WORK INSTRUCTIONS. The string "minus" may appear in lines of the listing. Report each line where it does.

EXERCISE MATERIAL.
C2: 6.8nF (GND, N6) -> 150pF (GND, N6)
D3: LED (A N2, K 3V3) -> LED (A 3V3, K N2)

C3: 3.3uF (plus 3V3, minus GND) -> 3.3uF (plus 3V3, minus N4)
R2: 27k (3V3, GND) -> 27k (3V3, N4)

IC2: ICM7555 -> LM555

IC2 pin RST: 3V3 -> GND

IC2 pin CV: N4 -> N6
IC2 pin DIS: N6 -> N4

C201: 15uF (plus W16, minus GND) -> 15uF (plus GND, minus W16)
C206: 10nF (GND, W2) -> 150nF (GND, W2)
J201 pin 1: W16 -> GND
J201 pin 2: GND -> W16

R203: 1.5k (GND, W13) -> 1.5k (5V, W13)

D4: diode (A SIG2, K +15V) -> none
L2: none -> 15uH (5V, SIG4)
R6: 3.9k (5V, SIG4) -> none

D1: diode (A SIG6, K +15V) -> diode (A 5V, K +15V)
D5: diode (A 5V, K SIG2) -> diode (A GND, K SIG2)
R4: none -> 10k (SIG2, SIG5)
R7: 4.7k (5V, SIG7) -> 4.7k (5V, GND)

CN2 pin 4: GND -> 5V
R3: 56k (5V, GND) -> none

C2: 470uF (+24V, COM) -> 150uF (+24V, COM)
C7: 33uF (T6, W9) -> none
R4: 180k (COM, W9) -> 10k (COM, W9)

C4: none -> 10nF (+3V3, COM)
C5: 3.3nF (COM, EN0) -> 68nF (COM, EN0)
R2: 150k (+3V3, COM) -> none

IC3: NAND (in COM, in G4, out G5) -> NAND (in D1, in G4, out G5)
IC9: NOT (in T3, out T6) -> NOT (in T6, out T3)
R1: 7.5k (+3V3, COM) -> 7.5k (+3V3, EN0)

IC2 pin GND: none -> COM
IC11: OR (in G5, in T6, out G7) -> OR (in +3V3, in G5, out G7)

PROBLEM SOLUTION.
C3: 3.3uF (plus 3V3, minus GND) -> 3.3uF (plus 3V3, minus N4)
C201: 15uF (plus W16, minus GND) -> 15uF (plus GND, minus W16)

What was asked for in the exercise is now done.